[Data excerpts]
----------------
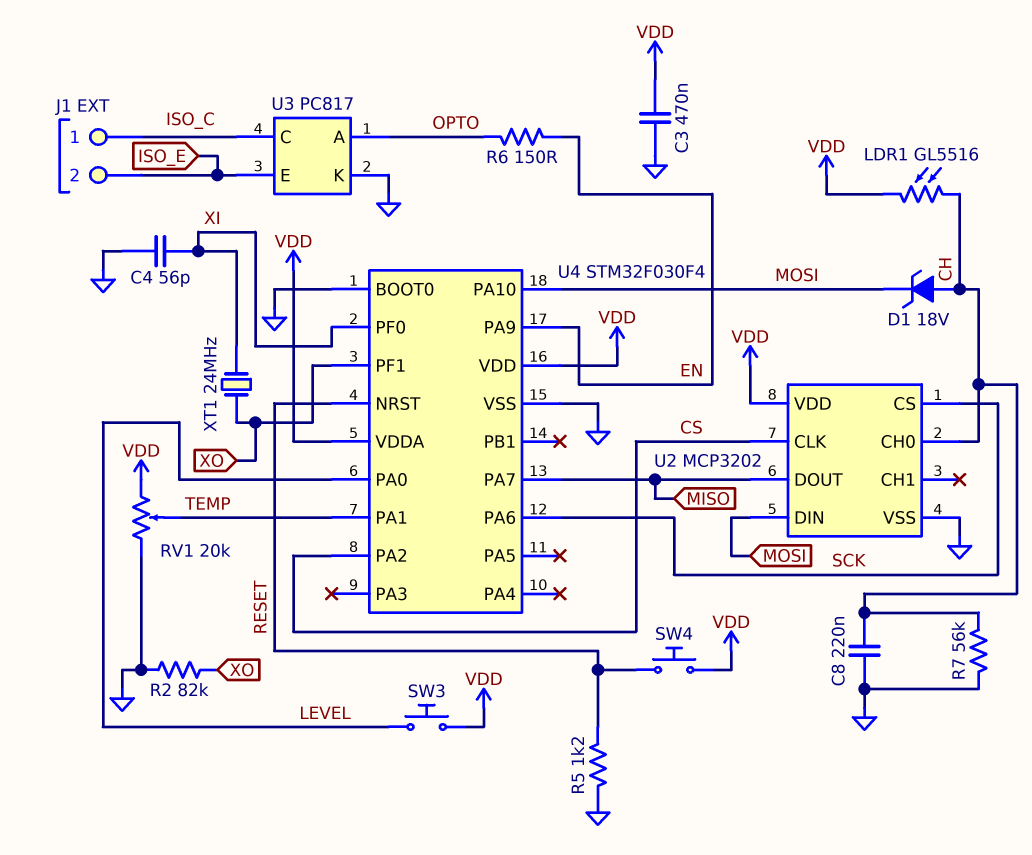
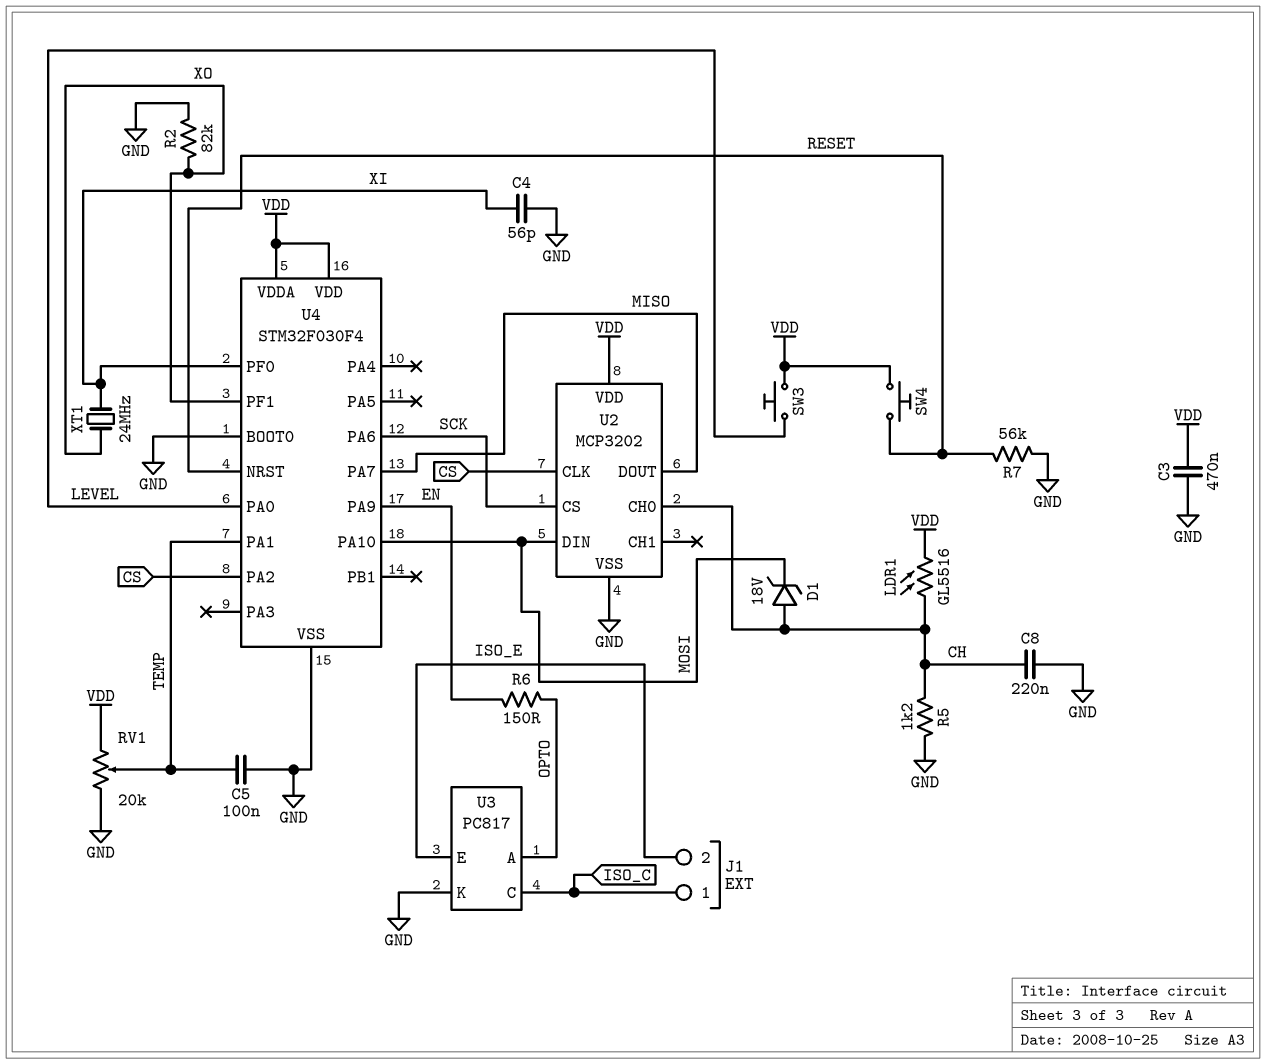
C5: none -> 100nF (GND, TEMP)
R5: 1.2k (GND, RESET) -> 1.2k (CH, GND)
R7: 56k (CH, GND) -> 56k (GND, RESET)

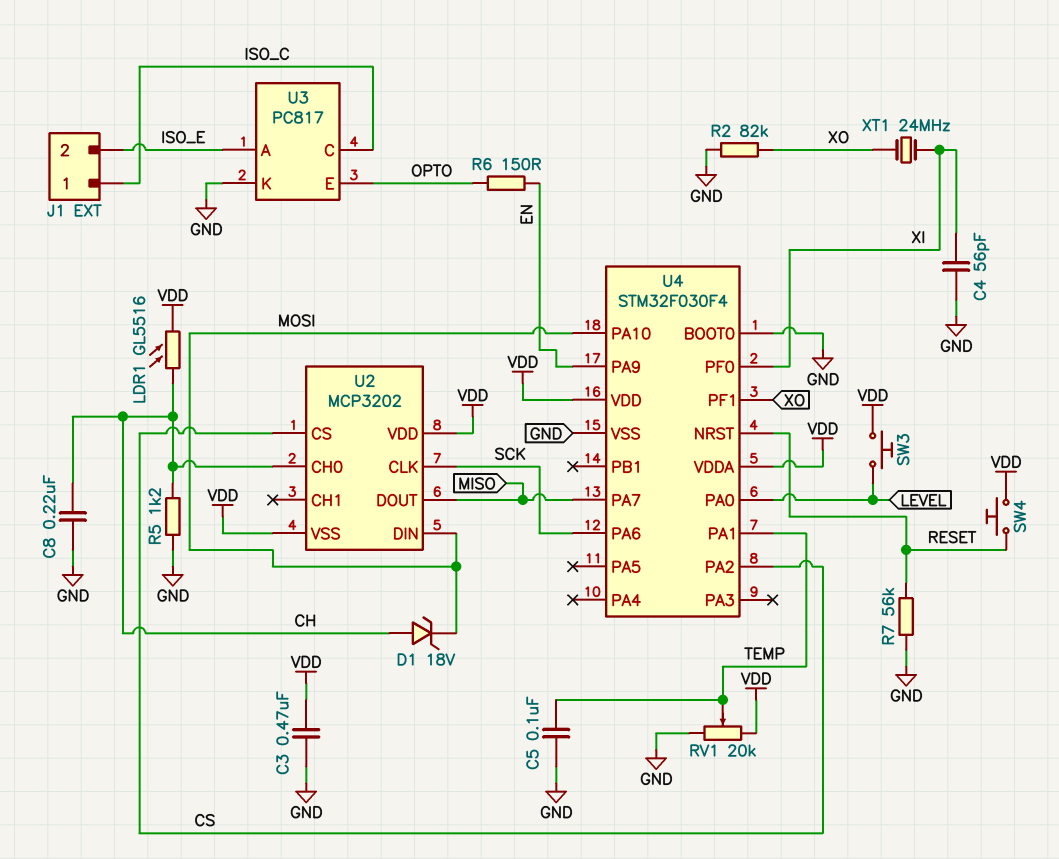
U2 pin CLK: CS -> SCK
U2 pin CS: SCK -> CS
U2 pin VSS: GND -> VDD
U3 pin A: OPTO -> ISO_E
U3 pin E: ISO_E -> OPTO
----------------
◆ **Assigned task**
Could you output all of the entries above exactly? Leave the pictures out.

◆ **Written response**
C5: none -> 100nF (GND, TEMP)
R5: 1.2k (GND, RESET) -> 1.2k (CH, GND)
R7: 56k (CH, GND) -> 56k (GND, RESET)

U2 pin CLK: CS -> SCK
U2 pin CS: SCK -> CS
U2 pin VSS: GND -> VDD
U3 pin A: OPTO -> ISO_E
U3 pin E: ISO_E -> OPTO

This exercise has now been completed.